- Entries shown:
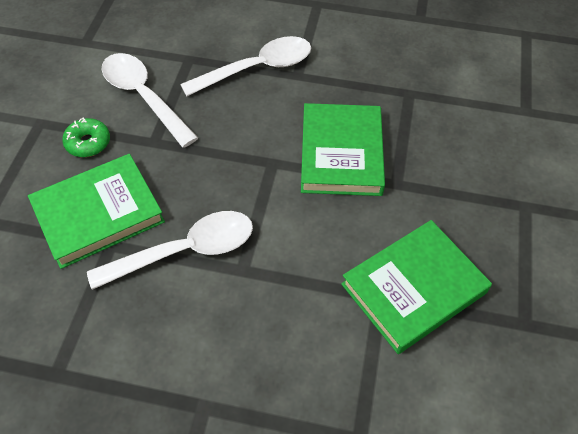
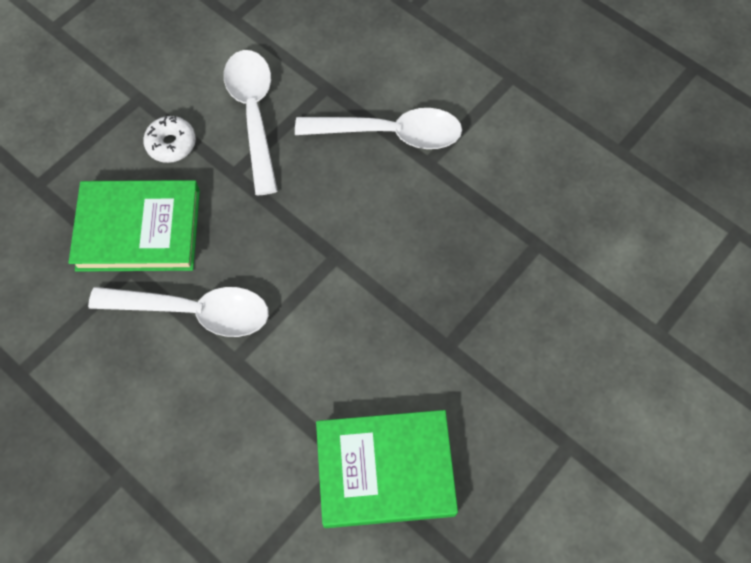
camera: 30 degrees right, 10 degrees up
(88, 143) = (171, 144): green donut -> white donut
(341, 153) = (413, 282): green book -> none

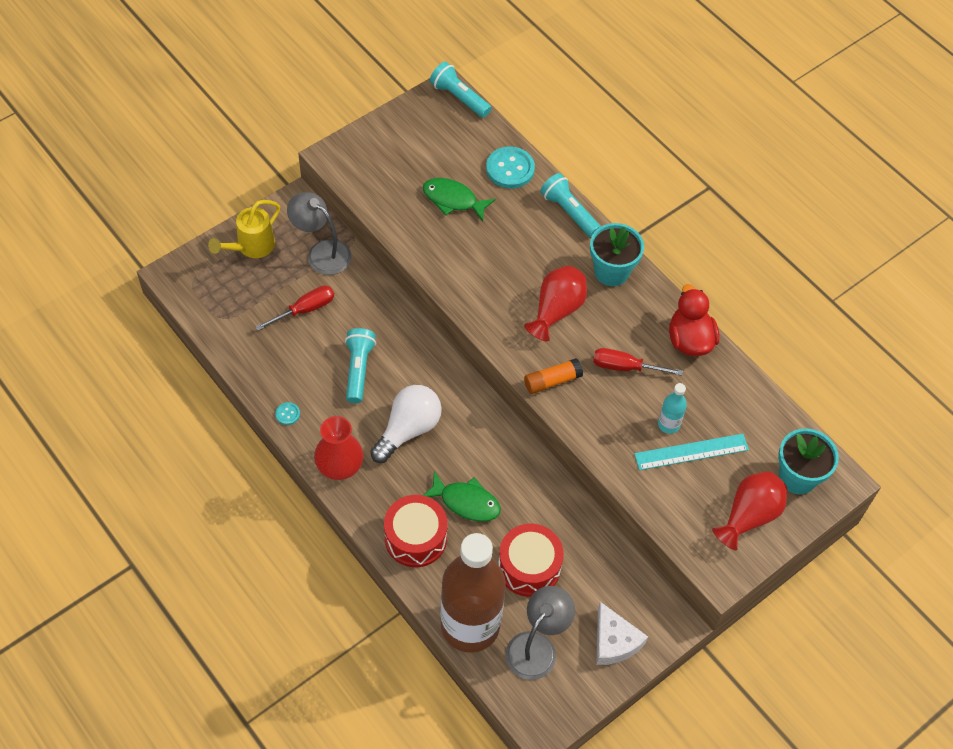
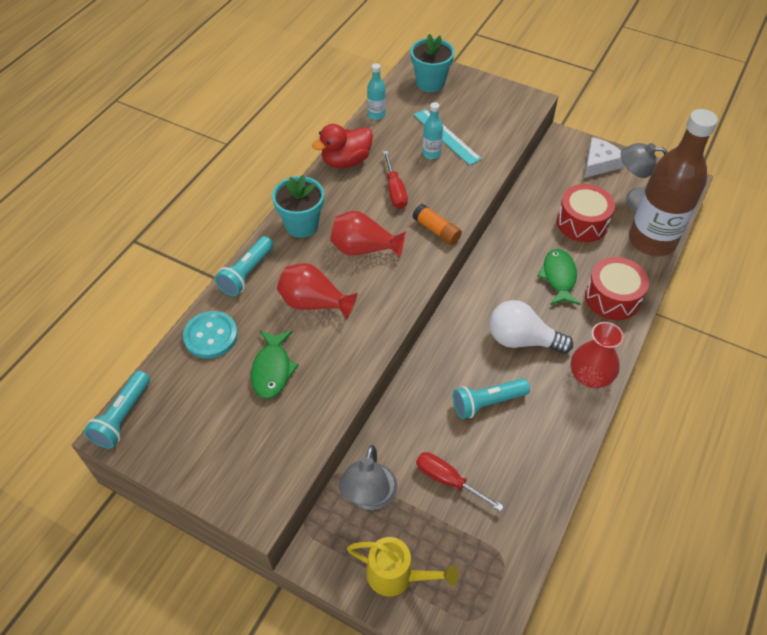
camera: 110 degrees left, 5 degrees down
(287, 414) = (569, 441): turquoise button -> none
(749, 516) = (477, 98): red vase -> red vase (314, 303)
(757, 397) = (376, 115): none -> turquoise bottle

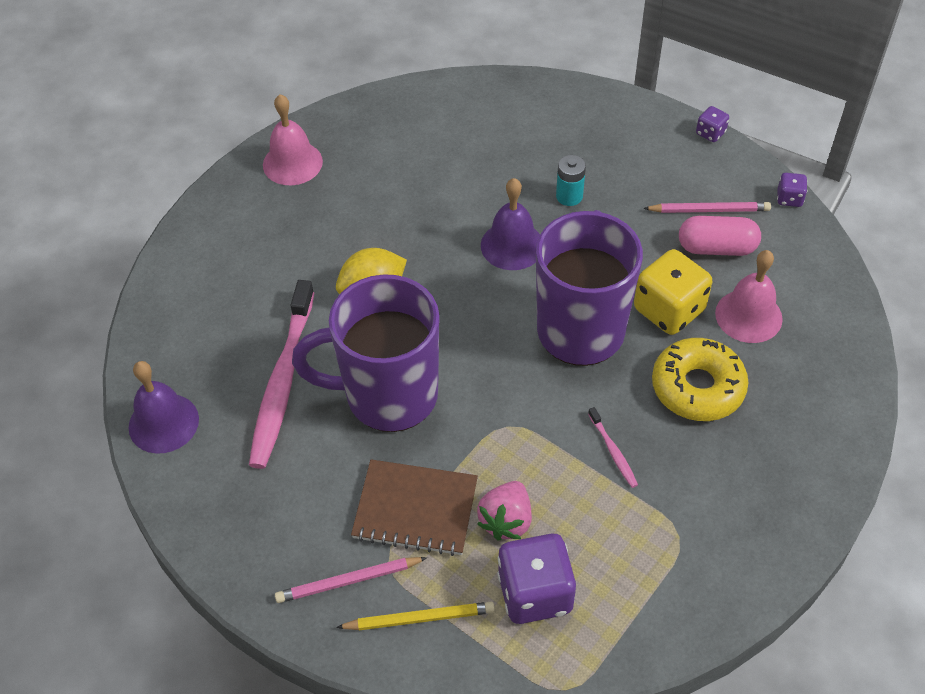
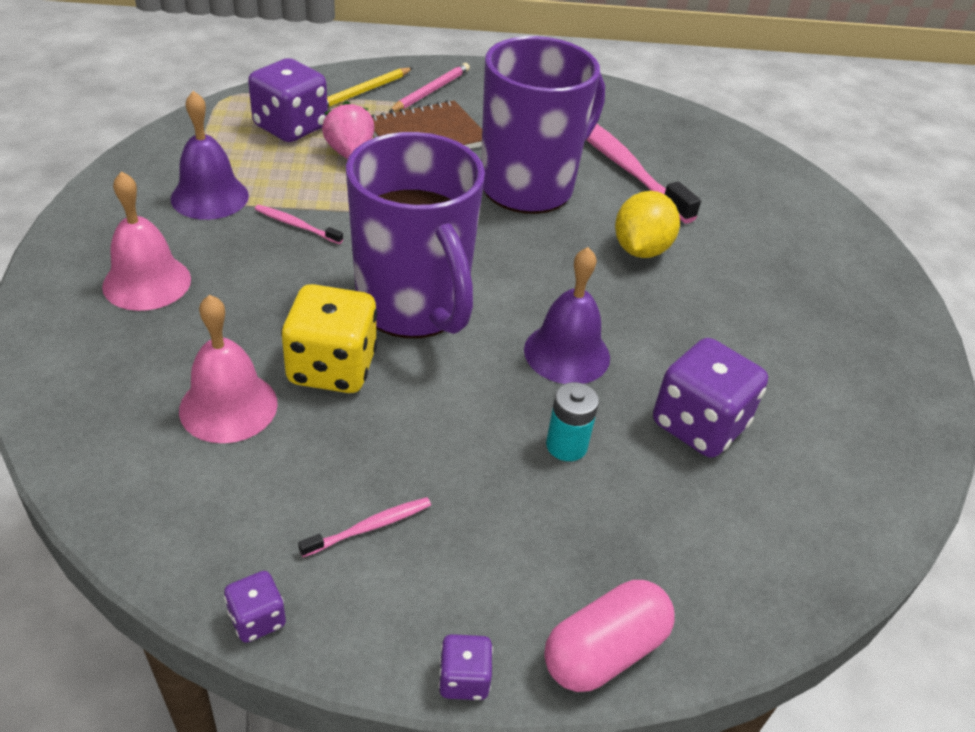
camera: 135 degrees right, 10 degrees down
(163, 423) = (661, 113): purple bell -> purple bell (209, 197)
(292, 163) = (879, 324): pink bell -> pink bell (147, 282)
(483, 169) = (698, 425): none -> purple dice
(697, 387) = (246, 307): yellow donut -> none
(709, 210) = (370, 527): pink pencil -> pink toothbrush
(716, 248) = (323, 474): pink capsule -> pink capsule (604, 651)

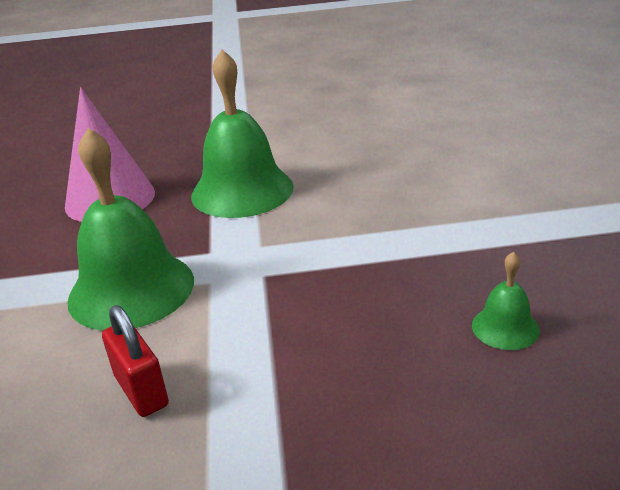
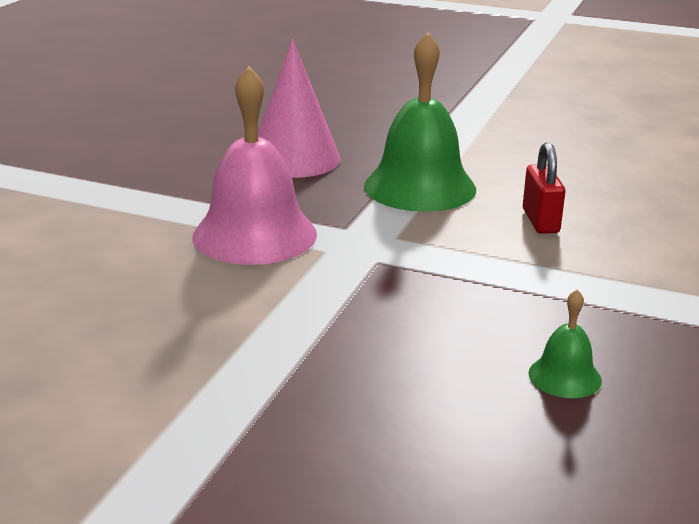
camera: 25 degrees right, 5 degrees down
(131, 289) = (254, 235): green bell -> pink bell
(141, 391) = (204, 308): red padlock -> red padlock (540, 221)

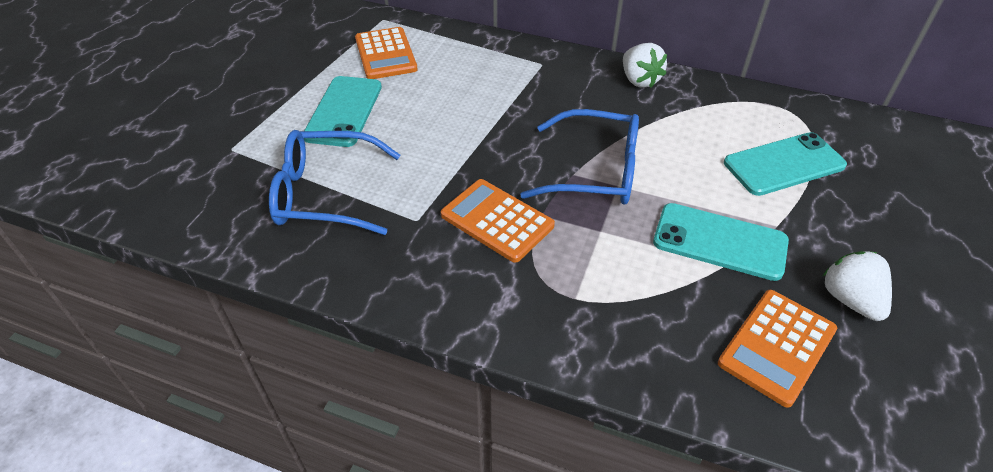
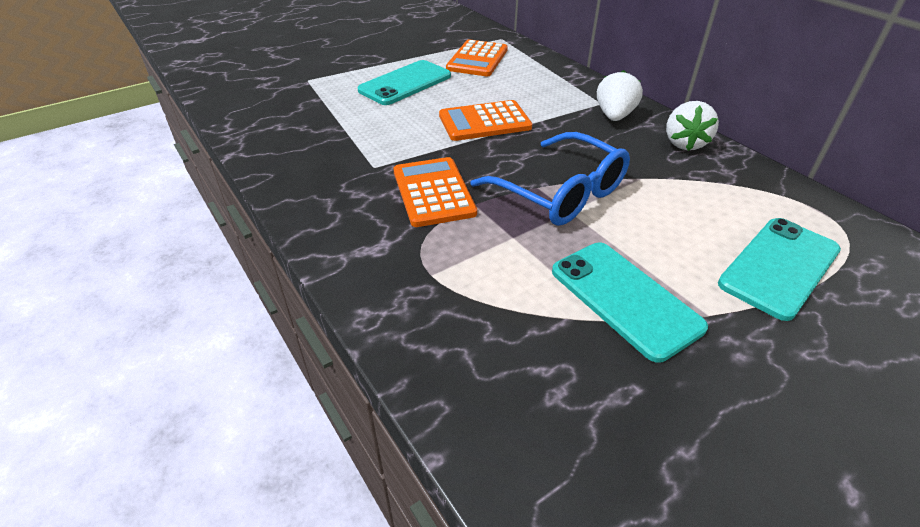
camera: 35 degrees right, 5 degrees down
(325, 194) = (332, 126): blue glasses -> none
(777, 346) = (585, 419): orange calculator -> orange calculator (484, 122)
(784, 164) = (779, 267): turquoise phone -> turquoise phone turned 60 degrees counterclockwise
(850, 300) = (728, 426): white strawberry -> white strawberry (614, 116)

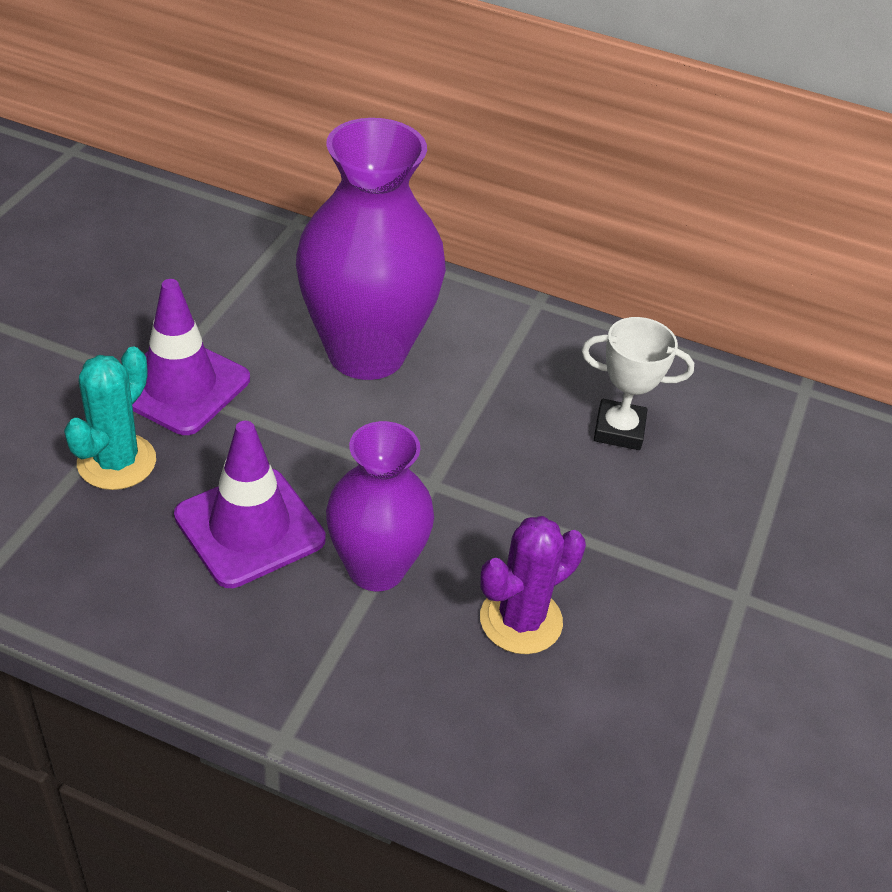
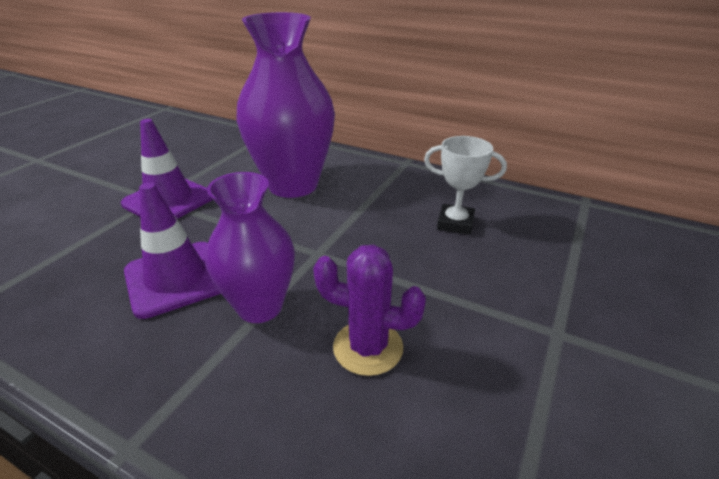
camera: 10 degrees right, 10 degrees down
(116, 462) = (105, 239): turquoise cactus -> none
(521, 620) = (368, 347): purple cactus -> purple cactus turned 45 degrees clockwise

- What needs to be done: Extract exactly the lines above from the line containing "(131, 289) = (254, 235): green" through the last one, both ends included, but not the pictures.

- Result for this task:
(131, 289) = (254, 235): green bell -> pink bell
(141, 391) = (204, 308): red padlock -> red padlock (540, 221)

camera: 35 degrees right, 5 degrees down
(325, 194) = (332, 126): blue glasses -> none
(777, 346) = (585, 419): orange calculator -> orange calculator (484, 122)
(784, 164) = (779, 267): turquoise phone -> turquoise phone turned 60 degrees counterclockwise
(850, 300) = (728, 426): white strawberry -> white strawberry (614, 116)

camera: 10 degrees right, 10 degrees down
(116, 462) = (105, 239): turquoise cactus -> none
(521, 620) = (368, 347): purple cactus -> purple cactus turned 45 degrees clockwise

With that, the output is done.